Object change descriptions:

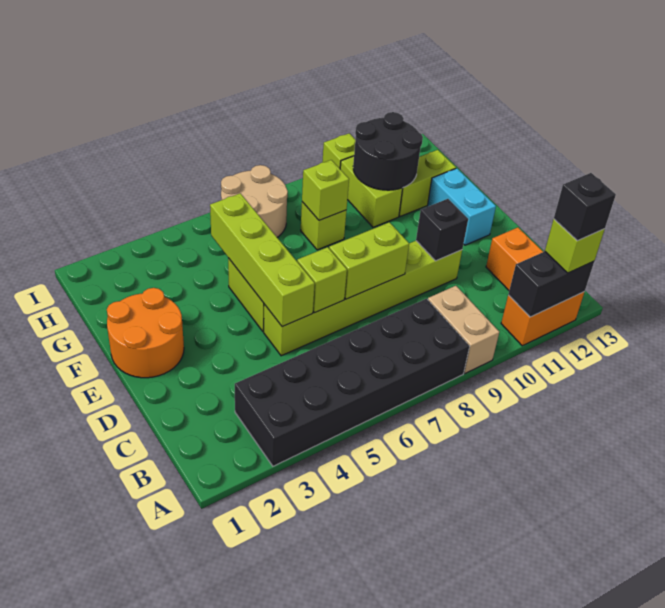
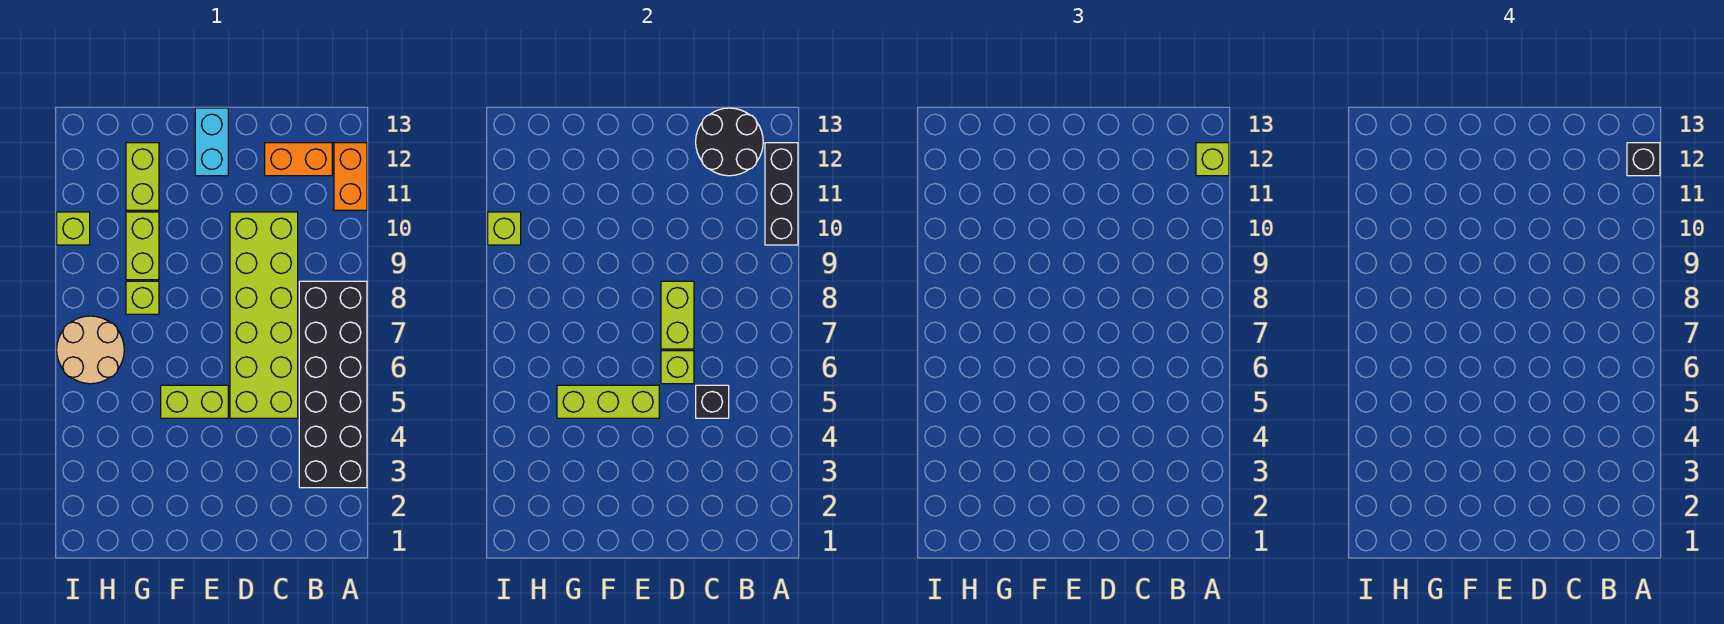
tan 1x2 brick [428,286,499,373] -> none
black 1x2 brick [508,251,594,317] -> black 1x3 brick [765,143,798,245]
lime 1x6 brick [264,241,462,356] -> lime 2x6 brick [230,212,298,418]
lime 1x4 brick [210,193,315,327] -> lime 1x3 brick [557,385,659,418]
black 1x1 brick [416,199,468,261] -> black 1x1 brick moved to [696,385,729,418]
orange 2x2 round brick [107,288,184,378] -> none
cyan 1x2 brick [427,168,496,245] -> cyan 1x2 brick turned to [195,108,228,176]
lime 1x1 brick [302,160,349,220] -> lime 1x1 brick moved to [488,212,521,245]
lime 1x2 brick [340,156,403,227] -> lime 1x2 brick turned to [126,212,159,280]
black 2x2 round brick [353,112,423,190] -> black 2x2 round brick moved to [696,108,763,176]

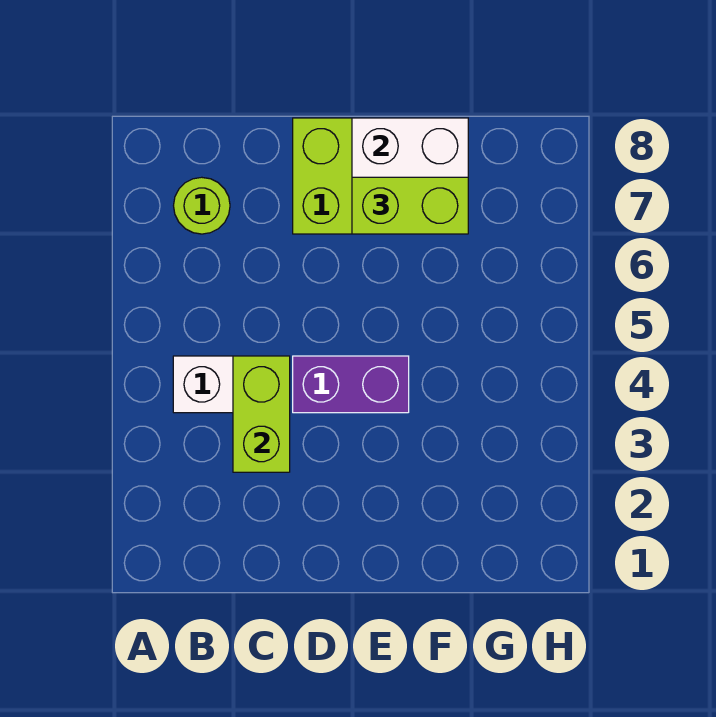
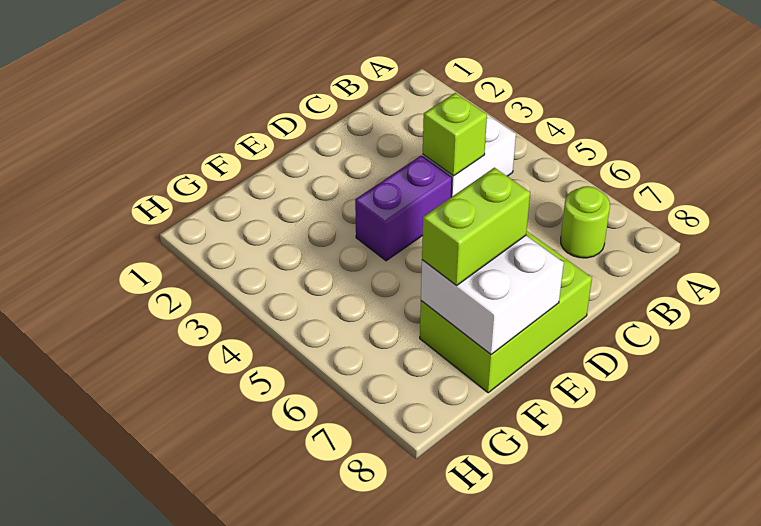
lime 1x2 brick [233,356,290,472] -> lime 1x1 brick [423,93,487,176]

**WHAT IS EXPECTED**
In copying the records above, pass over the pictures and keep every other word exactly.

**TASK RESULT**
tan 1x2 brick [428,286,499,373] -> none
black 1x2 brick [508,251,594,317] -> black 1x3 brick [765,143,798,245]
lime 1x6 brick [264,241,462,356] -> lime 2x6 brick [230,212,298,418]
lime 1x4 brick [210,193,315,327] -> lime 1x3 brick [557,385,659,418]
black 1x1 brick [416,199,468,261] -> black 1x1 brick moved to [696,385,729,418]
orange 2x2 round brick [107,288,184,378] -> none
cyan 1x2 brick [427,168,496,245] -> cyan 1x2 brick turned to [195,108,228,176]
lime 1x1 brick [302,160,349,220] -> lime 1x1 brick moved to [488,212,521,245]
lime 1x2 brick [340,156,403,227] -> lime 1x2 brick turned to [126,212,159,280]
black 2x2 round brick [353,112,423,190] -> black 2x2 round brick moved to [696,108,763,176]

lime 1x2 brick [233,356,290,472] -> lime 1x1 brick [423,93,487,176]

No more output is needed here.